DESCRIPTION OF THE TASK — Make an exact copy of every entry, leaving the pictures out.

..........

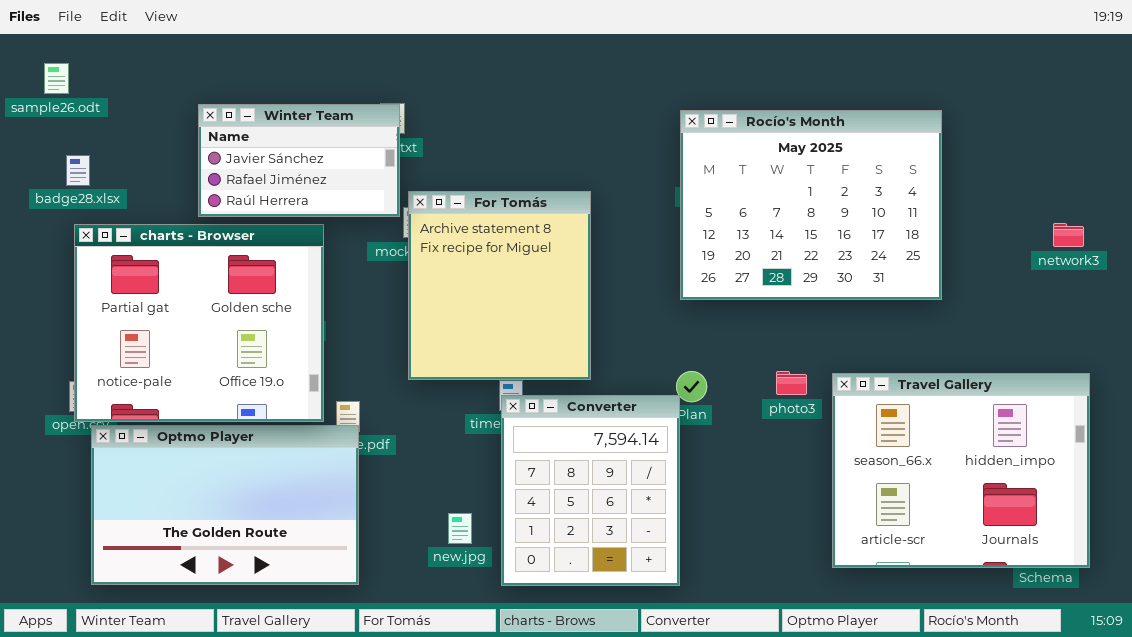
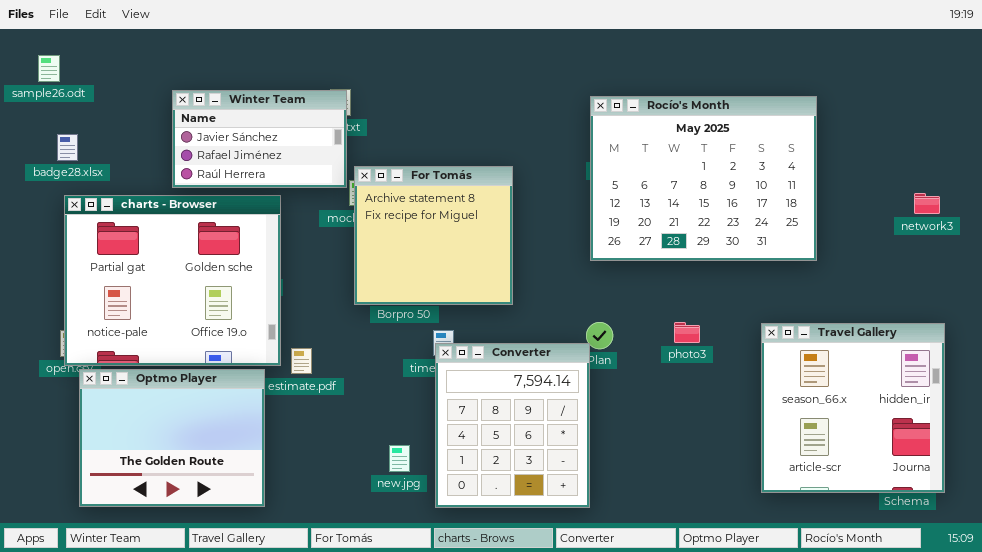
For Tomás: [408,191,591,380] -> [354,166,513,305], resized
Travel Gallery: [832,373,1090,568] -> [761,323,945,493], resized
Optmo Player: [91,425,359,585] -> [79,369,265,507], resized

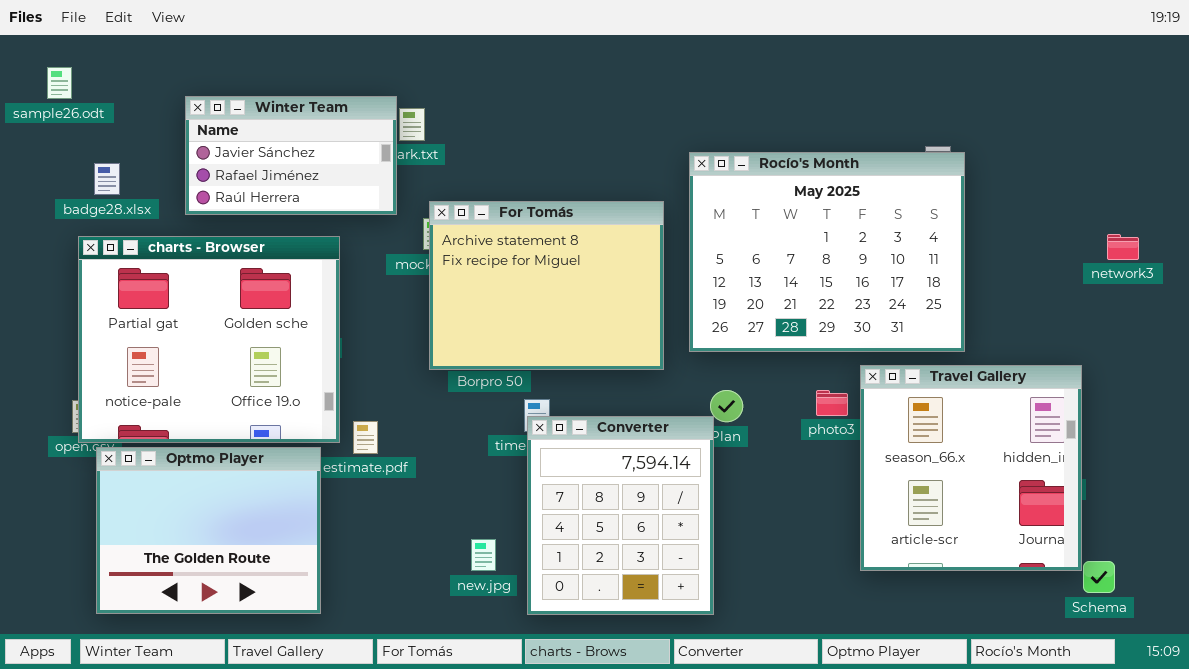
Winter Team: [172,90,347,188] -> [185,96,397,215], moved
Rocío's Month: [590,96,817,261] -> [689,152,965,352], moved
badge28.xlsx: [57,134,78,161] -> [94,163,120,195], moved
For Tomás: [354,166,513,305] -> [429,201,664,370], resized
Travel Gallery: [761,323,945,493] -> [860,365,1082,571], moved

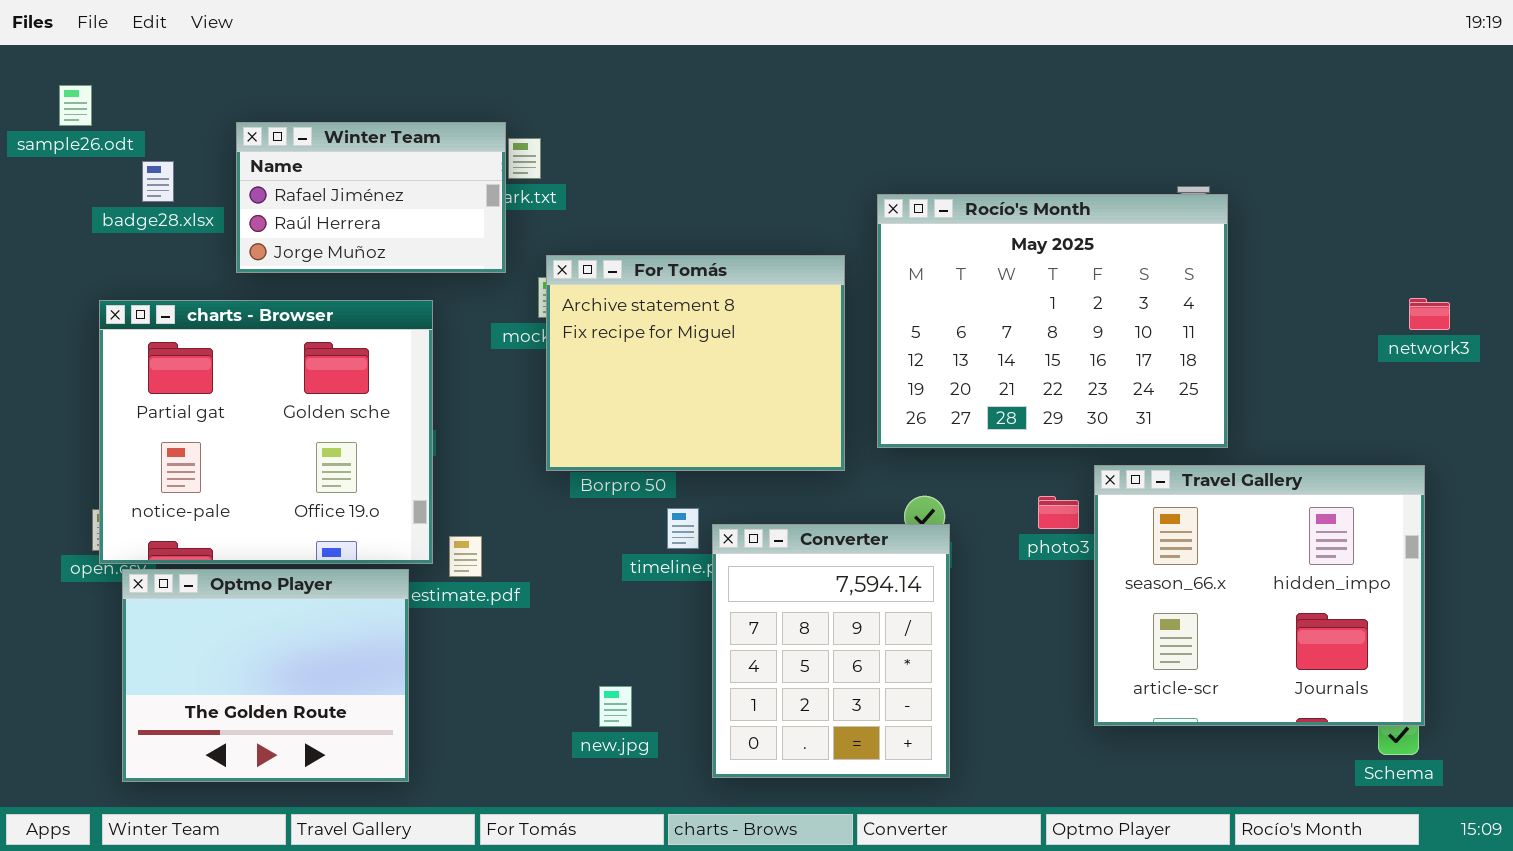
Winter Team: [185,96,397,215] -> [236,122,506,273], scrolled down 1 row
badge28.xlsx: [94,163,120,195] -> [142,161,174,202], moved
Travel Gallery: [860,365,1082,571] -> [1094,465,1425,726], resized
Converter: [527,416,714,615] -> [712,524,950,778], moved

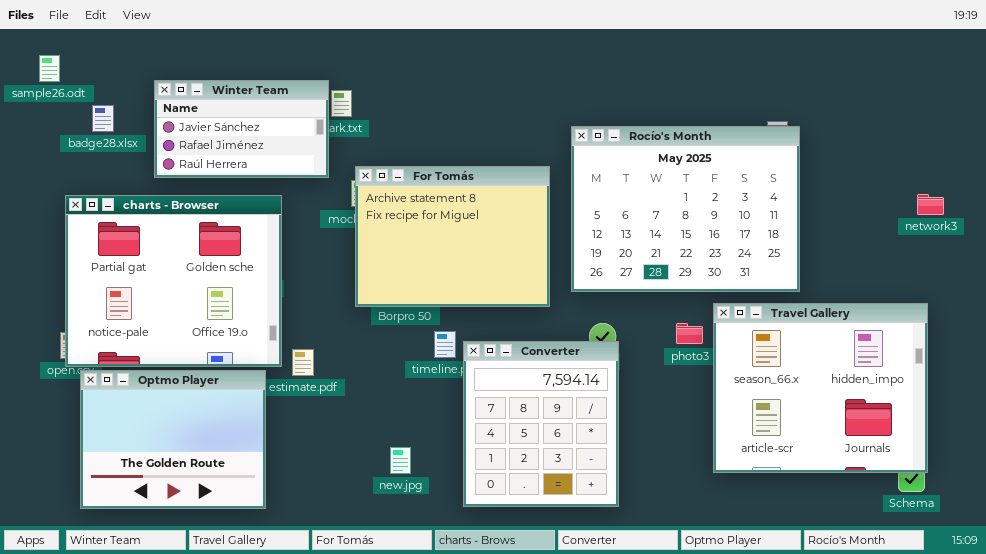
Winter Team: [236,122,506,273] -> [154,80,329,178], scrolled up 1 row

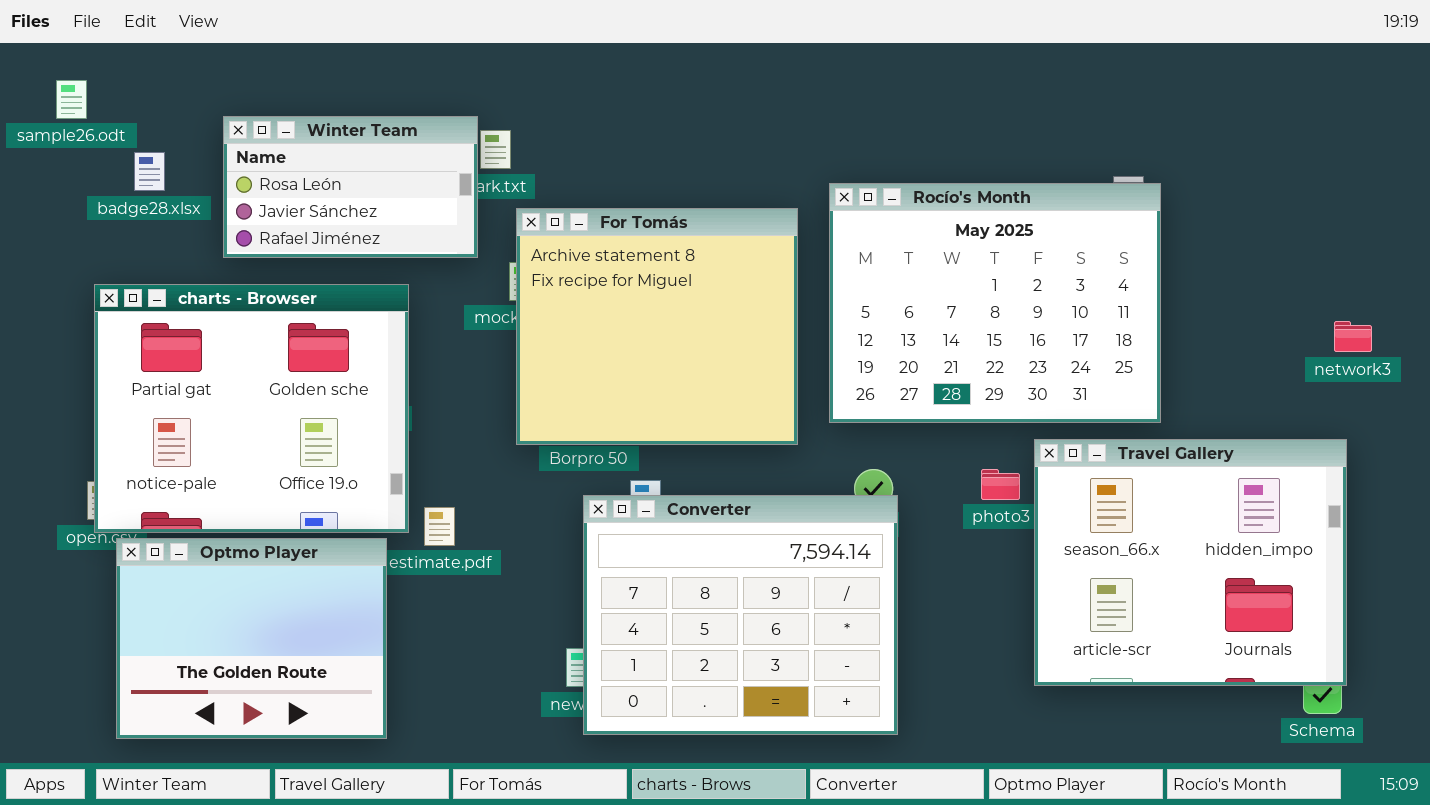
Winter Team: [154,80,329,178] -> [223,116,478,258], scrolled up 1 row
For Tomás: [355,166,550,307] -> [516,208,798,445], resized
network3: [917,194,944,215] -> [1334,321,1372,352], moved
Converter: [463,341,619,507] -> [583,495,898,735], resized

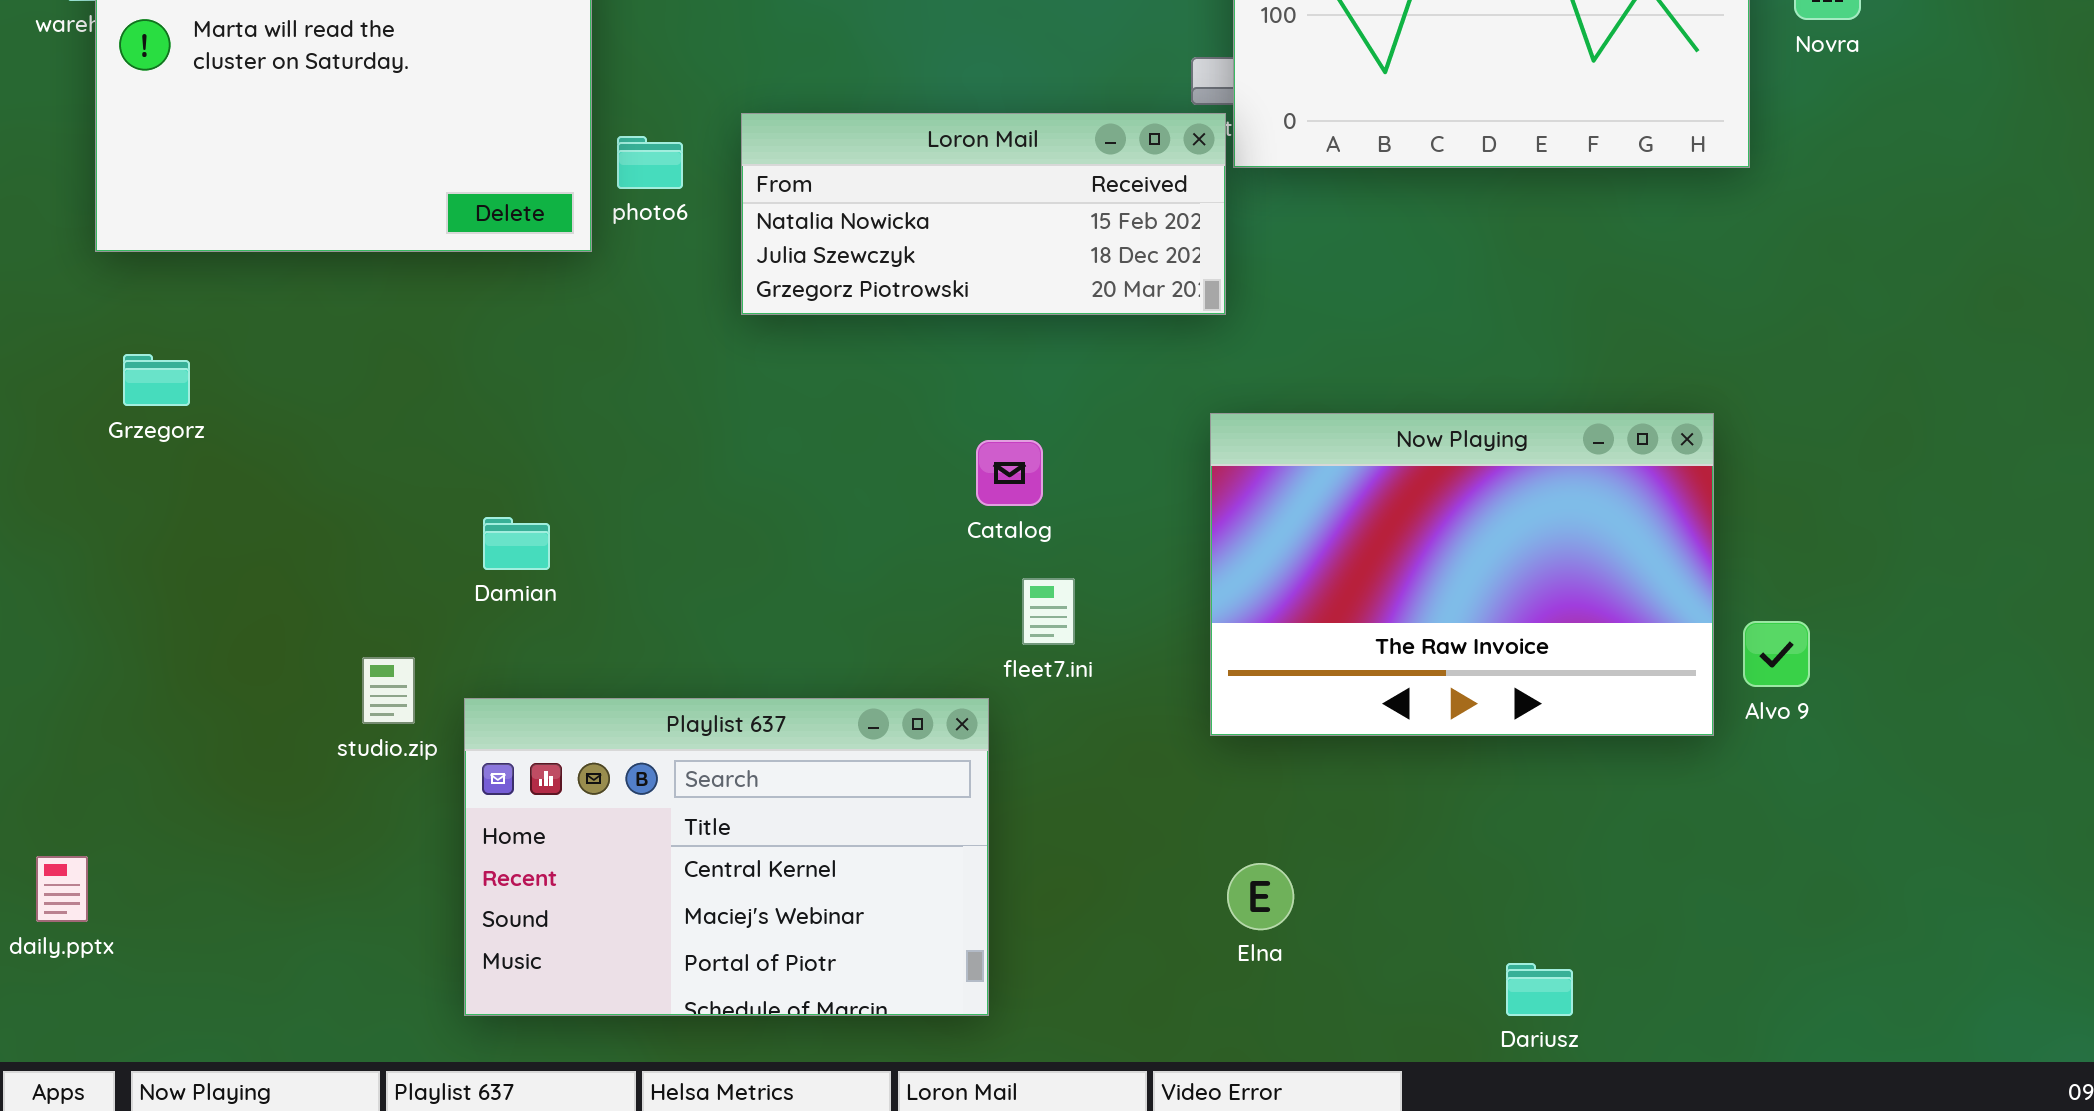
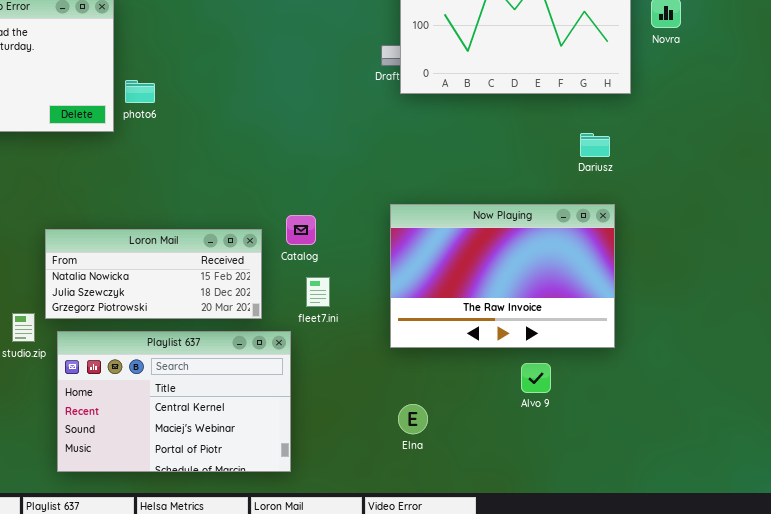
Loron Mail: [741,113,1226,315] -> [45,229,262,319], moved
Alvo 9: [1743,621,1810,687] -> [521,363,551,393], moved
Dariusz: [1506,963,1573,1016] -> [580,133,610,157], moved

..........

RESPONSE —
For Tomás: [408,191,591,380] -> [354,166,513,305], resized
Travel Gallery: [832,373,1090,568] -> [761,323,945,493], resized
Optmo Player: [91,425,359,585] -> [79,369,265,507], resized

Winter Team: [172,90,347,188] -> [185,96,397,215], moved
Rocío's Month: [590,96,817,261] -> [689,152,965,352], moved
badge28.xlsx: [57,134,78,161] -> [94,163,120,195], moved
For Tomás: [354,166,513,305] -> [429,201,664,370], resized
Travel Gallery: [761,323,945,493] -> [860,365,1082,571], moved

Winter Team: [185,96,397,215] -> [236,122,506,273], scrolled down 1 row
badge28.xlsx: [94,163,120,195] -> [142,161,174,202], moved
Travel Gallery: [860,365,1082,571] -> [1094,465,1425,726], resized
Converter: [527,416,714,615] -> [712,524,950,778], moved

Winter Team: [236,122,506,273] -> [154,80,329,178], scrolled up 1 row

Winter Team: [154,80,329,178] -> [223,116,478,258], scrolled up 1 row
For Tomás: [355,166,550,307] -> [516,208,798,445], resized
network3: [917,194,944,215] -> [1334,321,1372,352], moved
Converter: [463,341,619,507] -> [583,495,898,735], resized

Loron Mail: [741,113,1226,315] -> [45,229,262,319], moved
Alvo 9: [1743,621,1810,687] -> [521,363,551,393], moved
Dariusz: [1506,963,1573,1016] -> [580,133,610,157], moved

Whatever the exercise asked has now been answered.